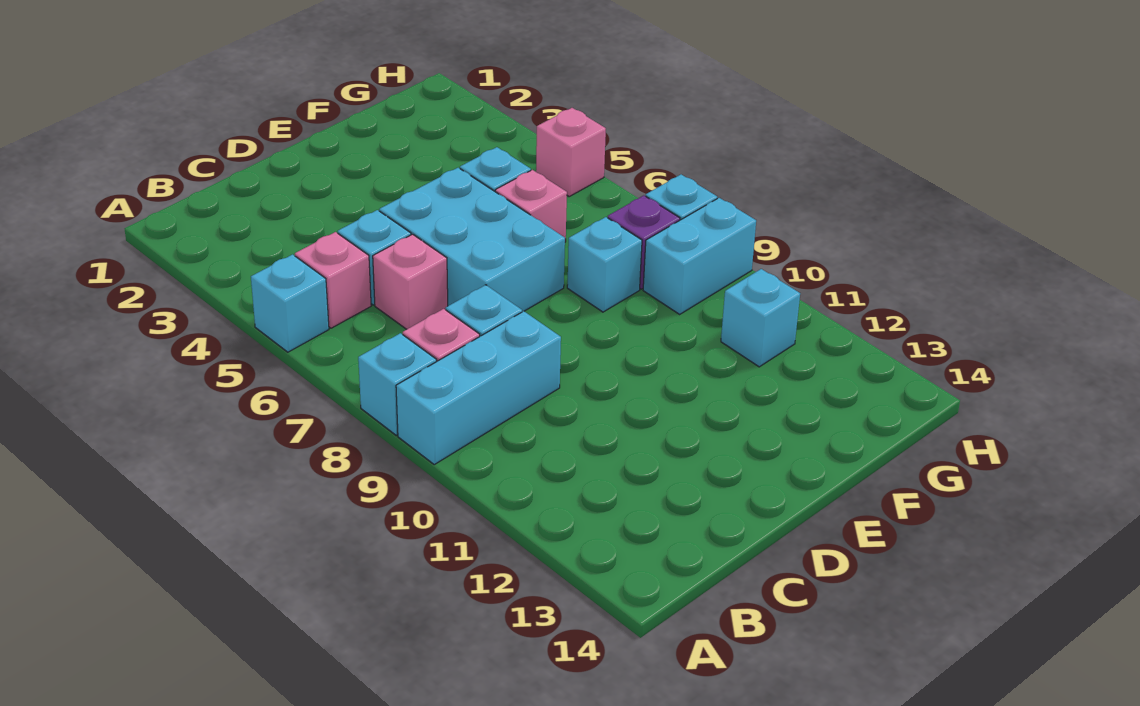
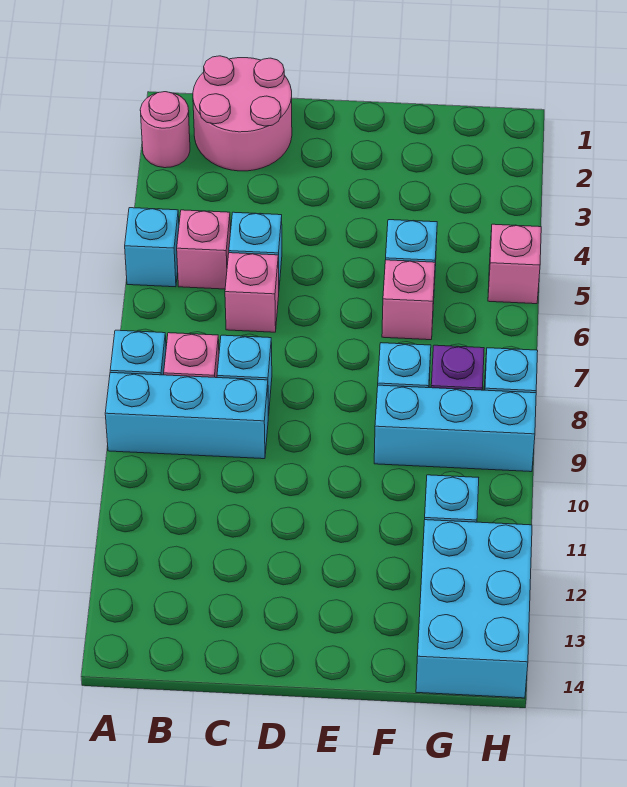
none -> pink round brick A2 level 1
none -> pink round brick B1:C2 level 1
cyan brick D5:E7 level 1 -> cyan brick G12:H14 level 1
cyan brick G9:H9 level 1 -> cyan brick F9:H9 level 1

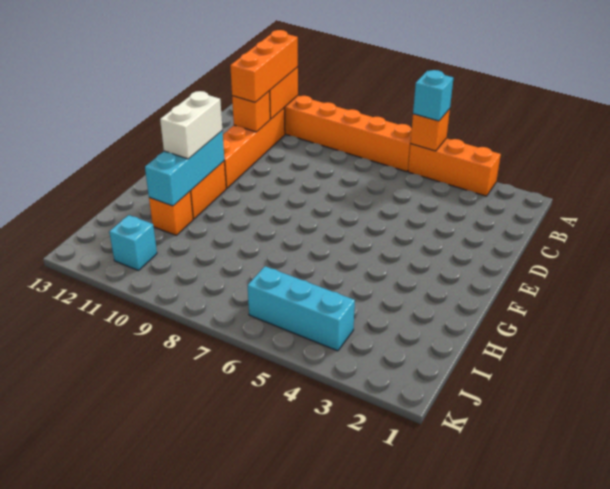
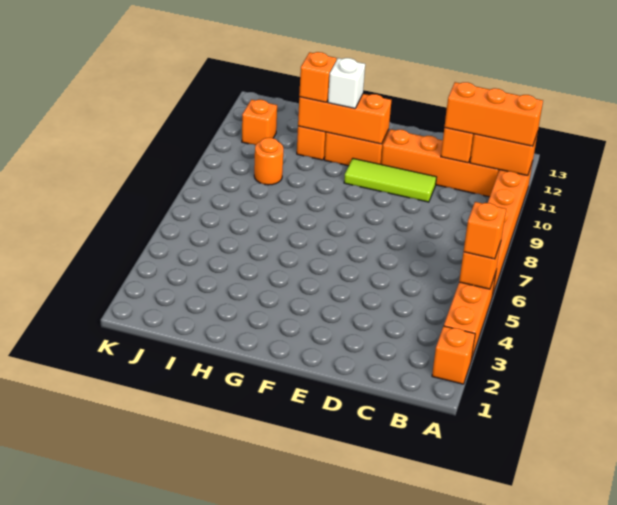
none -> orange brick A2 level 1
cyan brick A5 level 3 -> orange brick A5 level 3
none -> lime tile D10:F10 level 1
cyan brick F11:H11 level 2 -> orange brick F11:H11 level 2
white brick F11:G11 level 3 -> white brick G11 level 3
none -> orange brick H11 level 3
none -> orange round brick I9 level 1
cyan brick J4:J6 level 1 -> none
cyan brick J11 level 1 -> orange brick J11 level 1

--

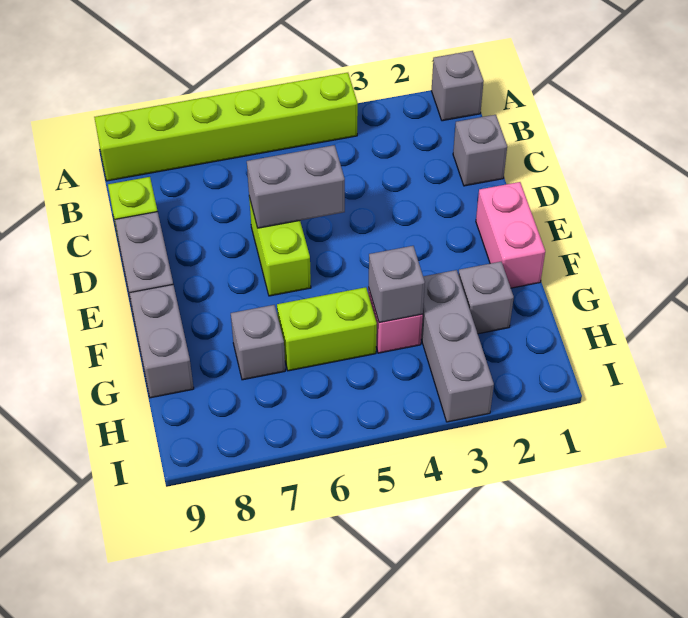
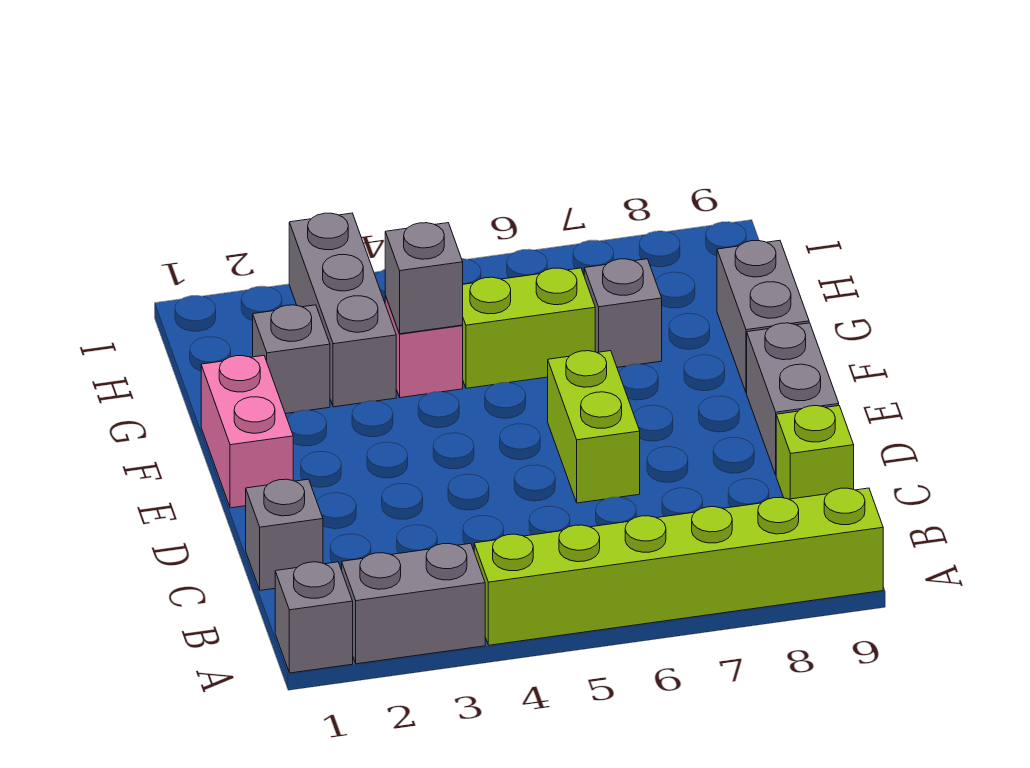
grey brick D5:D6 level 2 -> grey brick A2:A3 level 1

> **TASK OBJECTIVE**:
When copying from the data above, begin at the line containing "none -> pink round brick A2 level 1" and end at the line containing "cyan brick J11"; return those lines exactly and leave all pictures behind.

> **COMPLETED EXERCISE**:
none -> pink round brick A2 level 1
none -> pink round brick B1:C2 level 1
cyan brick D5:E7 level 1 -> cyan brick G12:H14 level 1
cyan brick G9:H9 level 1 -> cyan brick F9:H9 level 1

none -> orange brick A2 level 1
cyan brick A5 level 3 -> orange brick A5 level 3
none -> lime tile D10:F10 level 1
cyan brick F11:H11 level 2 -> orange brick F11:H11 level 2
white brick F11:G11 level 3 -> white brick G11 level 3
none -> orange brick H11 level 3
none -> orange round brick I9 level 1
cyan brick J4:J6 level 1 -> none
cyan brick J11 level 1 -> orange brick J11 level 1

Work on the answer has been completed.